[Data — start]

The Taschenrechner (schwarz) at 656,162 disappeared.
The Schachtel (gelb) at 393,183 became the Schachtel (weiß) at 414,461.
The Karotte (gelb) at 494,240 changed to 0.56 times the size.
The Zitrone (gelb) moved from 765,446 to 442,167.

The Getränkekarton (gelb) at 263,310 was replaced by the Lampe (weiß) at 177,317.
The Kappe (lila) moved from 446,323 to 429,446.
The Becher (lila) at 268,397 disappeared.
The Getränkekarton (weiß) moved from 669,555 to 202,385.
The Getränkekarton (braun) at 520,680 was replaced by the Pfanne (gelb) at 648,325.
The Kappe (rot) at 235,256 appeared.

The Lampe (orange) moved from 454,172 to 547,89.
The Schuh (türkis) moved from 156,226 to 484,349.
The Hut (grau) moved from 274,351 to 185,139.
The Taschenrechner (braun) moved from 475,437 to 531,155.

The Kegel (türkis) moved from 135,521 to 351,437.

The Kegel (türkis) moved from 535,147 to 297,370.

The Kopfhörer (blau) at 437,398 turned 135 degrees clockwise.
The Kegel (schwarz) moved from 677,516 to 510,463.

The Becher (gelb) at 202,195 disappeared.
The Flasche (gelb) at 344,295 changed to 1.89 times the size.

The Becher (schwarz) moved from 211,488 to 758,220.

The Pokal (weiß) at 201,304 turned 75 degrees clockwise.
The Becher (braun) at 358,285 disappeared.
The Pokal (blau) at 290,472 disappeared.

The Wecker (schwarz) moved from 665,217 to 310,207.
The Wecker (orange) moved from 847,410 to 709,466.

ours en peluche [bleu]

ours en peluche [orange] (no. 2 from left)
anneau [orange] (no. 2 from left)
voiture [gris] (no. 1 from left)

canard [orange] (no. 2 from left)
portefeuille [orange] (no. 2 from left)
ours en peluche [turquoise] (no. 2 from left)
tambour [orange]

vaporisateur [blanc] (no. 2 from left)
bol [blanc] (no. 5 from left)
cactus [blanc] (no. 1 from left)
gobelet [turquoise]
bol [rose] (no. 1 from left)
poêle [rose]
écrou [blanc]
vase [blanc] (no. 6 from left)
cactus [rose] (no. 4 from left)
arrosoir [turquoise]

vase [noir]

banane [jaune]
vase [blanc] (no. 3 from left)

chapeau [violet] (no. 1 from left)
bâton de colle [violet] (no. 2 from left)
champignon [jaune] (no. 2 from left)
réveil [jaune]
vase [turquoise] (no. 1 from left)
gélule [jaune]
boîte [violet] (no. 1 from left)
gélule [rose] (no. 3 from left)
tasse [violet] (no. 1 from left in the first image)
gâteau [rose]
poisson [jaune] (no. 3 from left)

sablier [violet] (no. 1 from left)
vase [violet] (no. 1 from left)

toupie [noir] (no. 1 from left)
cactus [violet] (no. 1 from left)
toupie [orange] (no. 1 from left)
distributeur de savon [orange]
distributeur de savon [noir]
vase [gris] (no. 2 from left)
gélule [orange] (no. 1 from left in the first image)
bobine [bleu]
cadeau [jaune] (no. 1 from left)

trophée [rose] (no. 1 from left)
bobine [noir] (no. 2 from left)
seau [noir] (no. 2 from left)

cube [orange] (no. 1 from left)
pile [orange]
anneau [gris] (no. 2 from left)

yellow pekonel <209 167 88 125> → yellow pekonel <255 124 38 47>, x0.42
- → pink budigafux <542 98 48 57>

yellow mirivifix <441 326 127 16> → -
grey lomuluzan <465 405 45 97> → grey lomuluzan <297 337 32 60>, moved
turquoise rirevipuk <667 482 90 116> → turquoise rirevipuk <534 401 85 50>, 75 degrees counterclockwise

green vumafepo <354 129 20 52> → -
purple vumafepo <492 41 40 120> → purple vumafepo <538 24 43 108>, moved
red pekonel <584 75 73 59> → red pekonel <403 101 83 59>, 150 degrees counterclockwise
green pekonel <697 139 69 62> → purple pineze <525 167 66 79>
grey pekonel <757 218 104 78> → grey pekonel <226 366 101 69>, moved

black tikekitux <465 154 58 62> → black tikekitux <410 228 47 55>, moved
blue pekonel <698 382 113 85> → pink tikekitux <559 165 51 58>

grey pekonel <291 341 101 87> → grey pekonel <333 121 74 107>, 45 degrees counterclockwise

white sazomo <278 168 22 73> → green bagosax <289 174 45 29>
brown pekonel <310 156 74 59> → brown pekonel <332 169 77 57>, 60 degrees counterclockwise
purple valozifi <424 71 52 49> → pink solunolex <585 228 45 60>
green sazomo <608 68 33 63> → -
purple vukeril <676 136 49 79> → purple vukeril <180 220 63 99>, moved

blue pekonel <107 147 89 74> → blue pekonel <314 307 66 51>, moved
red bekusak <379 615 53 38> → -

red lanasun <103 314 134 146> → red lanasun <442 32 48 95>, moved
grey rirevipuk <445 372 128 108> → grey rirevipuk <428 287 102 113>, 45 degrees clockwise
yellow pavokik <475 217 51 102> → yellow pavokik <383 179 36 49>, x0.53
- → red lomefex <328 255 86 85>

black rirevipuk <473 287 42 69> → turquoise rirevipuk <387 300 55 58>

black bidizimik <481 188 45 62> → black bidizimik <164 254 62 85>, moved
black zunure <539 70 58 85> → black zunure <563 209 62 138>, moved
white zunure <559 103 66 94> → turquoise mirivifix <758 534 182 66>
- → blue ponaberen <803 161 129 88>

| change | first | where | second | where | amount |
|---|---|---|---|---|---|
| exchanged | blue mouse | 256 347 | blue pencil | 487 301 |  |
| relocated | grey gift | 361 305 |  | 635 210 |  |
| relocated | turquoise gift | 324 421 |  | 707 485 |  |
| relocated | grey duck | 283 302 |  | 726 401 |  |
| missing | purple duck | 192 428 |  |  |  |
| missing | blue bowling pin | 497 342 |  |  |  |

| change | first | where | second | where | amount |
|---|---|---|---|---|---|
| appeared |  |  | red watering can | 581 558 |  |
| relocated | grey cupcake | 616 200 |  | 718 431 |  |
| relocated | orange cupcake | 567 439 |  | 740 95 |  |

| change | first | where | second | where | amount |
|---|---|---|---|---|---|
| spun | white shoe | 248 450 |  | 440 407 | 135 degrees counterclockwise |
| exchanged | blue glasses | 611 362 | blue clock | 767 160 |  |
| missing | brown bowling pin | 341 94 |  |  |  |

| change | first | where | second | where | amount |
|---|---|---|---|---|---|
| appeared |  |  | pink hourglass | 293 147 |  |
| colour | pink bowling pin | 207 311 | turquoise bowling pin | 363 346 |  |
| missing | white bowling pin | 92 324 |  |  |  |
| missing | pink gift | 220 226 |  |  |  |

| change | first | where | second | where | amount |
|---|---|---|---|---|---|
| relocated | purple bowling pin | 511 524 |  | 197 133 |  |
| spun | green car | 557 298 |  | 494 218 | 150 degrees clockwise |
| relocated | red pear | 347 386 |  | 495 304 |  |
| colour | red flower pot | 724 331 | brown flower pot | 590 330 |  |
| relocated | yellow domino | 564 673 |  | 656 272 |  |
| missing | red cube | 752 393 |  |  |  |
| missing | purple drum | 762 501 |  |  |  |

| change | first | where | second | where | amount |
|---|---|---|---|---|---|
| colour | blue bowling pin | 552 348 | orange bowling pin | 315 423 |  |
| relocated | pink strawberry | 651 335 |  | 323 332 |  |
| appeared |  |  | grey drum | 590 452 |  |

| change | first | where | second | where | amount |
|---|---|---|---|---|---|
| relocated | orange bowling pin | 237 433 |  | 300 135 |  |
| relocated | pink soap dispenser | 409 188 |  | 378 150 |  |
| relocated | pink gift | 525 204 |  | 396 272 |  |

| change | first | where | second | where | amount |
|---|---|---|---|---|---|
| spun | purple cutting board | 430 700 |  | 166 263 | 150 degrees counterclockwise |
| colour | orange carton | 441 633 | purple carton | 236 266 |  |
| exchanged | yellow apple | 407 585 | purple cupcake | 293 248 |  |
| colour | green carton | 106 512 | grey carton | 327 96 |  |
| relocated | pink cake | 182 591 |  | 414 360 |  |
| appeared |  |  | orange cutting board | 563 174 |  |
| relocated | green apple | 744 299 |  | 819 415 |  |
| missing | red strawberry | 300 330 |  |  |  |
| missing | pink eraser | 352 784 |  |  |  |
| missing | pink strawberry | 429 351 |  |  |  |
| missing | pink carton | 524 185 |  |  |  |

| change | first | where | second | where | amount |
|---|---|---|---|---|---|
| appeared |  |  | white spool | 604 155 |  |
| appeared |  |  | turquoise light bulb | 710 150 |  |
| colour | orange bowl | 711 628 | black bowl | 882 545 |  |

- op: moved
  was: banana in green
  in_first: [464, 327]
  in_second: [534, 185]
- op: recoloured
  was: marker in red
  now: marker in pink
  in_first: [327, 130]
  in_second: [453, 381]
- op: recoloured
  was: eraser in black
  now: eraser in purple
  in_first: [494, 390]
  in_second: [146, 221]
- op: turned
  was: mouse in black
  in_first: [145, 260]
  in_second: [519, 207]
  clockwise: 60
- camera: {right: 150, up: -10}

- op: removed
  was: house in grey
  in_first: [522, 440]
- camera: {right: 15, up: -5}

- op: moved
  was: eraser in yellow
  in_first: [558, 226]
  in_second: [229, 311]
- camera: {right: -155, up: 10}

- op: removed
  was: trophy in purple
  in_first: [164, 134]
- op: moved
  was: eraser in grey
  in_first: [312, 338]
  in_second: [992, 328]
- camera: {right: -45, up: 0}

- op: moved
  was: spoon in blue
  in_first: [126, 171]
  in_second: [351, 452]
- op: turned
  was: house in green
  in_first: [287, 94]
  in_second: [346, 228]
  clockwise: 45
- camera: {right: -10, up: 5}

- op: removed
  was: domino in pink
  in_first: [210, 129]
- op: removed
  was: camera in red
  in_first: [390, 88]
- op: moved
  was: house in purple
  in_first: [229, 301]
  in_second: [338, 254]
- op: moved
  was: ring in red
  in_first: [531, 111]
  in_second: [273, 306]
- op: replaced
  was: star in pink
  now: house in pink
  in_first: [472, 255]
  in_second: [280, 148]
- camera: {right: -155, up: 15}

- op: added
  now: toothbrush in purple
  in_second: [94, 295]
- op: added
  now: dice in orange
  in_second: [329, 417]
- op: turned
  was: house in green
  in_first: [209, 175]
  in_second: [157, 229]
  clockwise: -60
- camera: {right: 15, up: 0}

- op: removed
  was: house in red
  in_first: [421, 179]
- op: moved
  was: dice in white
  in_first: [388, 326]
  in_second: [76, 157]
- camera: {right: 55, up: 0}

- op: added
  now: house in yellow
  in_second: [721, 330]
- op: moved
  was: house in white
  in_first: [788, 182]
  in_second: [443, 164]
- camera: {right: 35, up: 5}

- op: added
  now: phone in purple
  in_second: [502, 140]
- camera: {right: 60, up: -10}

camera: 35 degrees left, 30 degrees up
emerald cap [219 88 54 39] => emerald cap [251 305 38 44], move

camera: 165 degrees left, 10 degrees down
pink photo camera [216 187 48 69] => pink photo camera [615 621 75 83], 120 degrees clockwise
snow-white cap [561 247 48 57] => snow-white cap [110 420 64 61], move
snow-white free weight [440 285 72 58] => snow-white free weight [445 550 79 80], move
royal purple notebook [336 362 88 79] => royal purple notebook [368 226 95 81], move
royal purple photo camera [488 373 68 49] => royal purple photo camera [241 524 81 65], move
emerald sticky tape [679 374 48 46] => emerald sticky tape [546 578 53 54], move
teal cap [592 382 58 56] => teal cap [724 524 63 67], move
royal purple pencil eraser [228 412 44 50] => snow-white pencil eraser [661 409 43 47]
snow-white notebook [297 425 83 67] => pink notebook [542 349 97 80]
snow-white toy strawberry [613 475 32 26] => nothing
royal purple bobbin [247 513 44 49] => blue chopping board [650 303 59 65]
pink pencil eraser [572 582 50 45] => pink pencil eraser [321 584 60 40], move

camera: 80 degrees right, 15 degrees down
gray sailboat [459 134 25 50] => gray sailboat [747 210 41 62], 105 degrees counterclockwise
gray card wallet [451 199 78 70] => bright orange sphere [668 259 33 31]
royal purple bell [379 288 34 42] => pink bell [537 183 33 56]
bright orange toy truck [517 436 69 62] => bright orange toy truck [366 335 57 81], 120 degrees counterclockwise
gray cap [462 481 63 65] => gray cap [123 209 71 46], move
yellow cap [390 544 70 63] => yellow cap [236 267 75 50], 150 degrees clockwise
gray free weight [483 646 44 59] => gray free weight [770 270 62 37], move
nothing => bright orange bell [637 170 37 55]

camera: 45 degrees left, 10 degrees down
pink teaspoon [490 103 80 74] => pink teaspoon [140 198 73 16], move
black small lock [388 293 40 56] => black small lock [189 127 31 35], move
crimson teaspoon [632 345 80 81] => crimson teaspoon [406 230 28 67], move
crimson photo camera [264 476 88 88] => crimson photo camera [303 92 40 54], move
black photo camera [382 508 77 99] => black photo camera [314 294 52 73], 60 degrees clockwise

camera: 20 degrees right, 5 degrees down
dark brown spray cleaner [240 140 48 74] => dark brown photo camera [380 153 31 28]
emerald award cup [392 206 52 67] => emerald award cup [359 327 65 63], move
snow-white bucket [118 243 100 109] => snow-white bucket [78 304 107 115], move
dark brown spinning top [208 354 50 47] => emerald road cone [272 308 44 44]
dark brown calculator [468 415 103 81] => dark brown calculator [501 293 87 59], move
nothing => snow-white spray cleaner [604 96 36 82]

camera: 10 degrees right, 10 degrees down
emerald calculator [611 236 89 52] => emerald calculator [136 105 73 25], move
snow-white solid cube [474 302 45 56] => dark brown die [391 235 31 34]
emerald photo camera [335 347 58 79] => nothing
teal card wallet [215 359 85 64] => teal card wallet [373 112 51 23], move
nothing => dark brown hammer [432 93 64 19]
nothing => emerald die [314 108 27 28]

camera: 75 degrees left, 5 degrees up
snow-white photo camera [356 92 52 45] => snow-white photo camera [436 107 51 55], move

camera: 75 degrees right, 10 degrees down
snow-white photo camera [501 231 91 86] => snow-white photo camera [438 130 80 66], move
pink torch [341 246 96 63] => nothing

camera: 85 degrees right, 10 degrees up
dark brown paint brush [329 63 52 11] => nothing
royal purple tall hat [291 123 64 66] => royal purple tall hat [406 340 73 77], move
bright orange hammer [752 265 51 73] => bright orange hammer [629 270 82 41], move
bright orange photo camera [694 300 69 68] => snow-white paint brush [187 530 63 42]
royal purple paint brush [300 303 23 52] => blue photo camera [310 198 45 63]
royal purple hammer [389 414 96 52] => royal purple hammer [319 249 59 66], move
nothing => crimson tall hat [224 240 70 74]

[Data — finish]

▶ _Action item_
The reply should hold only the lines from the top of the records through the line that has "The Karotte (gelb)", each one exact.

▶ _The completed task_
The Taschenrechner (schwarz) at 656,162 disappeared.
The Schachtel (gelb) at 393,183 became the Schachtel (weiß) at 414,461.
The Karotte (gelb) at 494,240 changed to 0.56 times the size.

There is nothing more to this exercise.